Leaving the pictures aside, return all of the data below exactly.

DATASET CONTENT:
####################
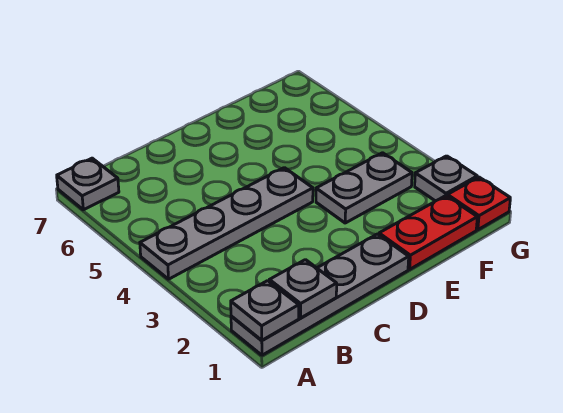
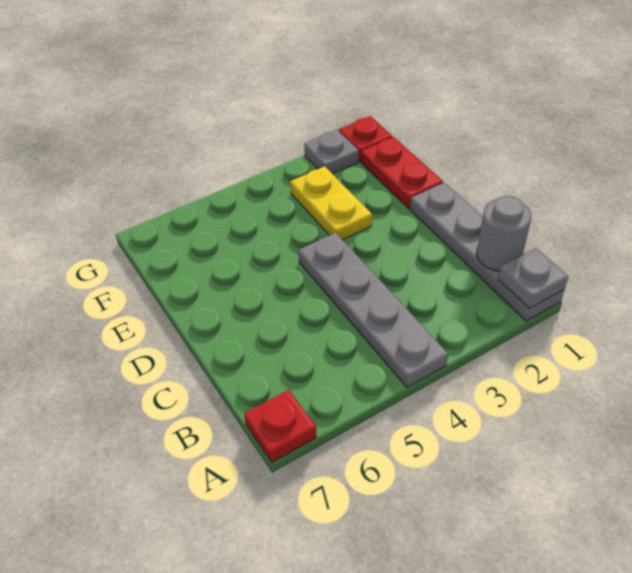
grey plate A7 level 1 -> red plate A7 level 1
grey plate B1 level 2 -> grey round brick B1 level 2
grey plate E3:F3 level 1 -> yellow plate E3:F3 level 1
####################
EXPECTED ANSWER:
grey plate A7 level 1 -> red plate A7 level 1
grey plate B1 level 2 -> grey round brick B1 level 2
grey plate E3:F3 level 1 -> yellow plate E3:F3 level 1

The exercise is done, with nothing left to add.